**WHAT YOU WILL DO:** Your task is to return the listing below word for word, without any of its images.

##############################

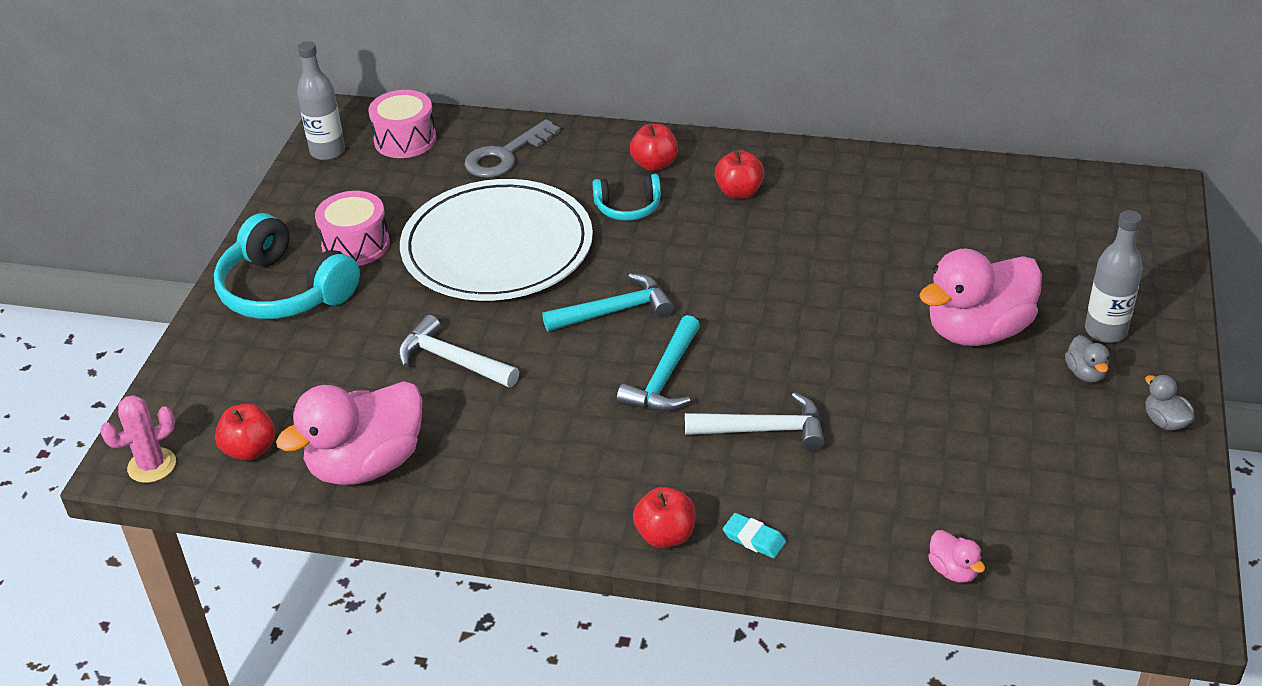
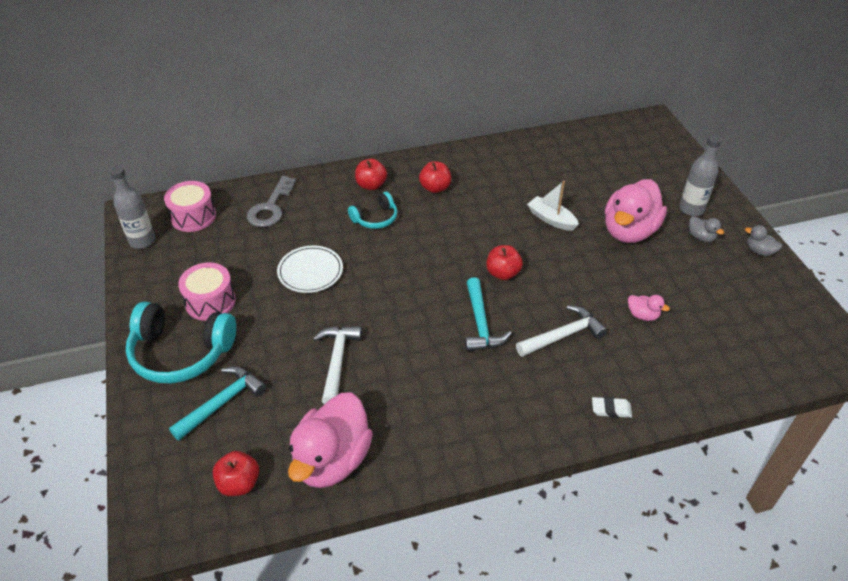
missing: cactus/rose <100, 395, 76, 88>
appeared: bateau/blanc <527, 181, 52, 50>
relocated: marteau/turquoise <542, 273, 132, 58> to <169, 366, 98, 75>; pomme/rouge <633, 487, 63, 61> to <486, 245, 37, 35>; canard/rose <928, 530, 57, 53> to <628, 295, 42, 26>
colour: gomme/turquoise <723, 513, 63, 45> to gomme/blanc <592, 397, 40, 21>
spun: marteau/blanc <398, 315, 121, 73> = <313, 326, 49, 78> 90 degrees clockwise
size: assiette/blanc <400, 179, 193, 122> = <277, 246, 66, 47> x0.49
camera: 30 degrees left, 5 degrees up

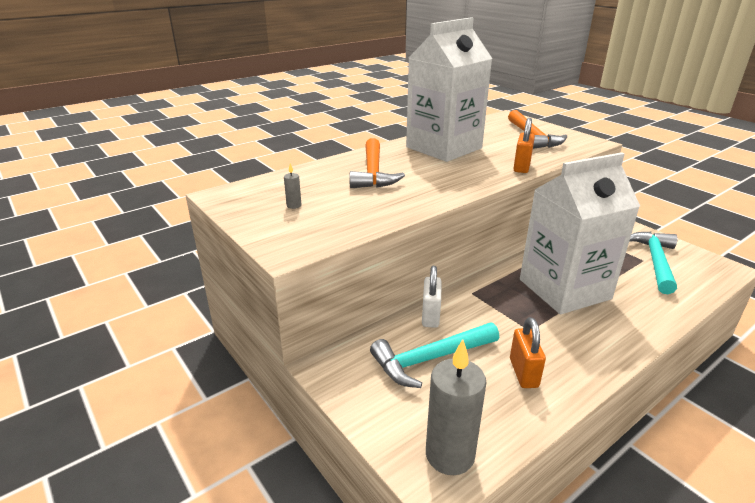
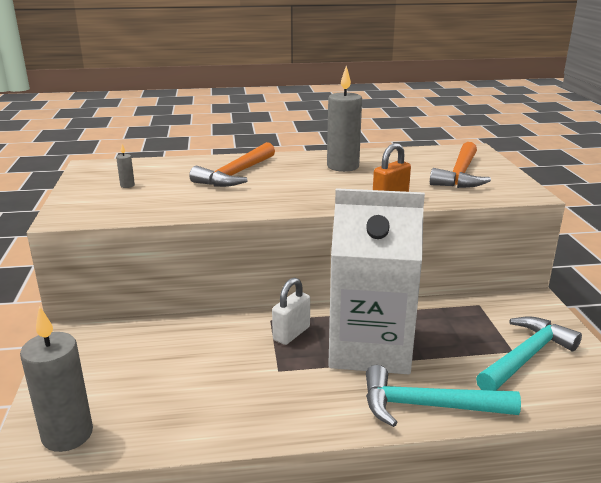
missing: cadenas/orange <510, 317, 36, 71>
relocated: cadenas/blanc <422, 266, 19, 62> to <272, 278, 38, 67>; marteau/turquoise <370, 323, 129, 65> to <366, 365, 155, 62>
exchanged: brique de lait/blanc <406, 17, 86, 145> to bougie/gris <327, 66, 35, 106>
camera: 30 degrees right, 5 degrees down

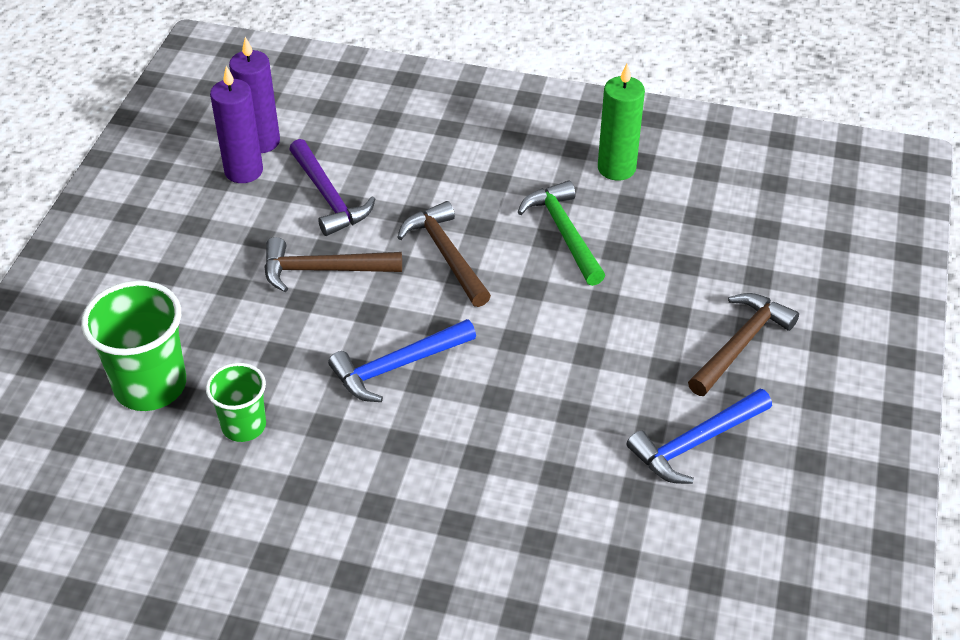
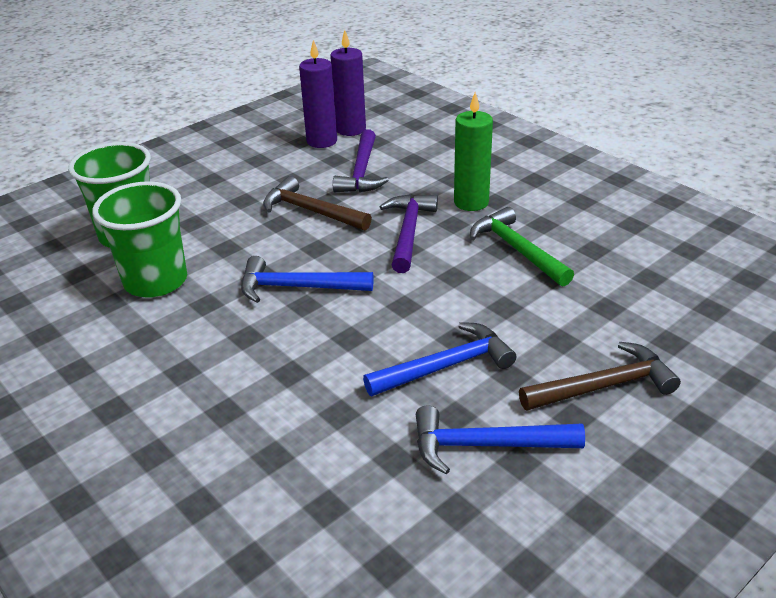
appeared: marteau/bleu <363, 322, 153, 74>
relocated: bougie/vert <598, 64, 47, 117> to <454, 92, 39, 119>
colour: marteau/marron <397, 201, 94, 106> to marteau/violet <380, 194, 58, 79>
spun: marteau/vert <518, 180, 87, 106> = <470, 207, 104, 80> 45 degrees counterclockwise
size: gobelet/vert <206, 363, 60, 79> = <92, 181, 95, 117> x1.66
camera: 35 degrees right, 10 degrees down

##############################

**YOUR SOLUTION:**
missing: cactus/rose <100, 395, 76, 88>
appeared: bateau/blanc <527, 181, 52, 50>
relocated: marteau/turquoise <542, 273, 132, 58> to <169, 366, 98, 75>; pomme/rouge <633, 487, 63, 61> to <486, 245, 37, 35>; canard/rose <928, 530, 57, 53> to <628, 295, 42, 26>
colour: gomme/turquoise <723, 513, 63, 45> to gomme/blanc <592, 397, 40, 21>
spun: marteau/blanc <398, 315, 121, 73> = <313, 326, 49, 78> 90 degrees clockwise
size: assiette/blanc <400, 179, 193, 122> = <277, 246, 66, 47> x0.49
camera: 30 degrees left, 5 degrees up

missing: cadenas/orange <510, 317, 36, 71>
relocated: cadenas/blanc <422, 266, 19, 62> to <272, 278, 38, 67>; marteau/turquoise <370, 323, 129, 65> to <366, 365, 155, 62>
exchanged: brique de lait/blanc <406, 17, 86, 145> to bougie/gris <327, 66, 35, 106>
camera: 30 degrees right, 5 degrees down

appeared: marteau/bleu <363, 322, 153, 74>
relocated: bougie/vert <598, 64, 47, 117> to <454, 92, 39, 119>
colour: marteau/marron <397, 201, 94, 106> to marteau/violet <380, 194, 58, 79>
spun: marteau/vert <518, 180, 87, 106> = <470, 207, 104, 80> 45 degrees counterclockwise
size: gobelet/vert <206, 363, 60, 79> = <92, 181, 95, 117> x1.66
camera: 35 degrees right, 10 degrees down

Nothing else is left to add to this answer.